-- Dataset extract follows --
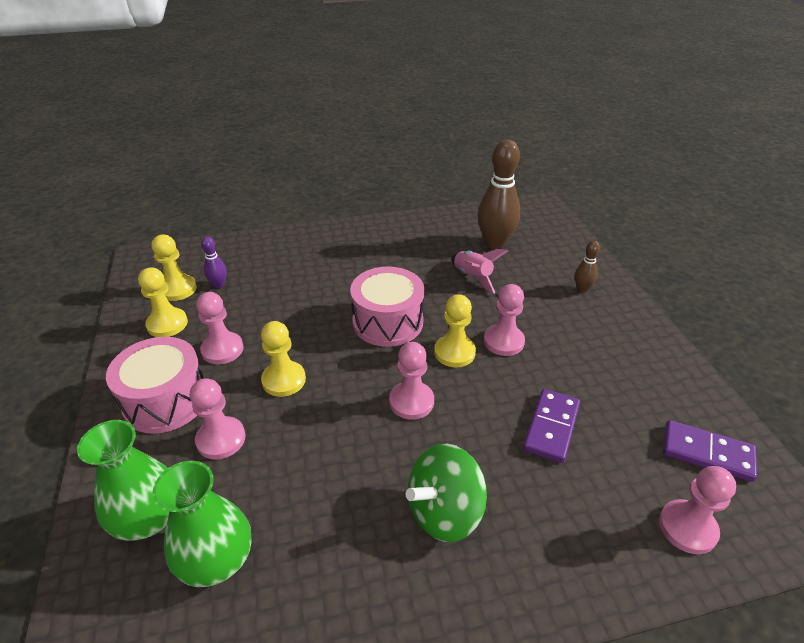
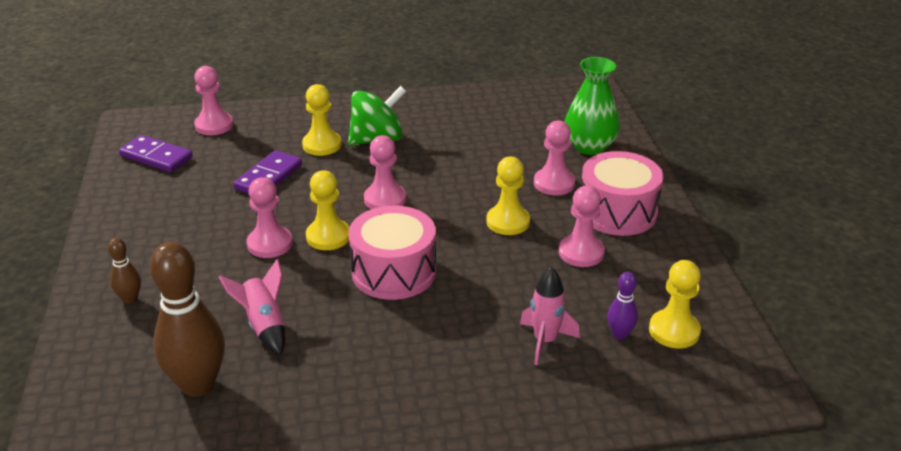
camera: 175 degrees left, 5 degrees down
(167, 324) = (660, 284): yellow pawn -> yellow pawn (322, 145)
(216, 559) = (534, 128): green vase -> none
(274, 277) = (545, 341): none -> pink rocket

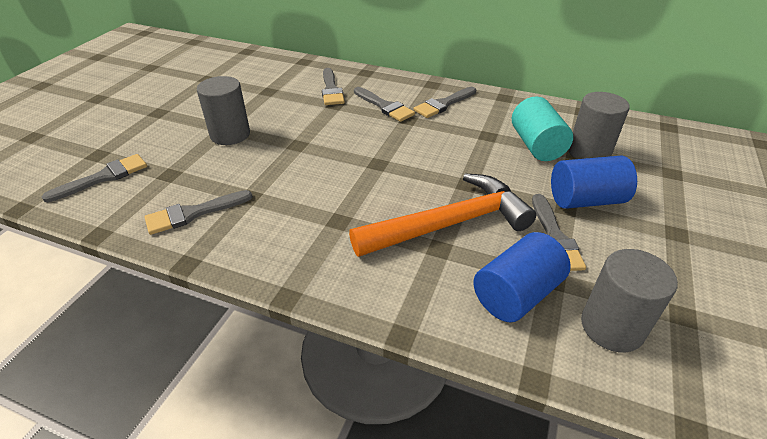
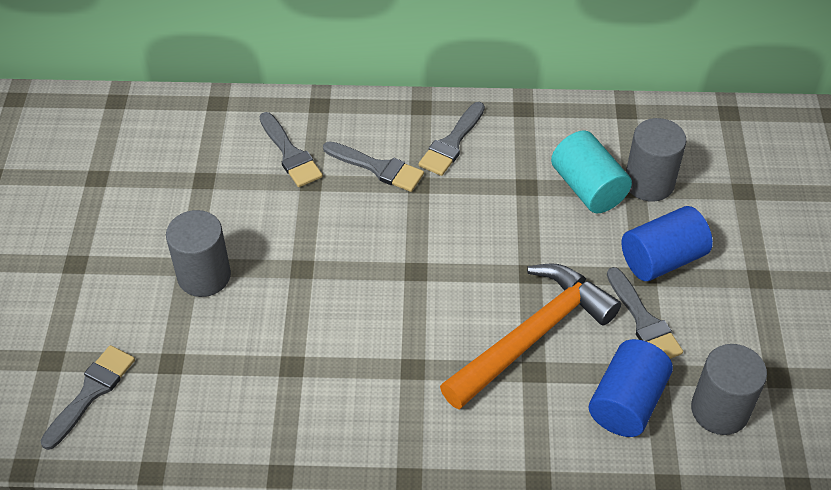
camera: 20 degrees left, 10 degrees up
(193, 213) = (242, 409): grey brush -> none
-- Dataset extract concluded --
Task to carry out:
Which lines run from the one containing "(274, 277) = (545, 341): none -> pink rocket" to the end of the data above? Set down those lines exactly, and only those, without any pictures.

Reply:
(274, 277) = (545, 341): none -> pink rocket

camera: 20 degrees left, 10 degrees up
(193, 213) = (242, 409): grey brush -> none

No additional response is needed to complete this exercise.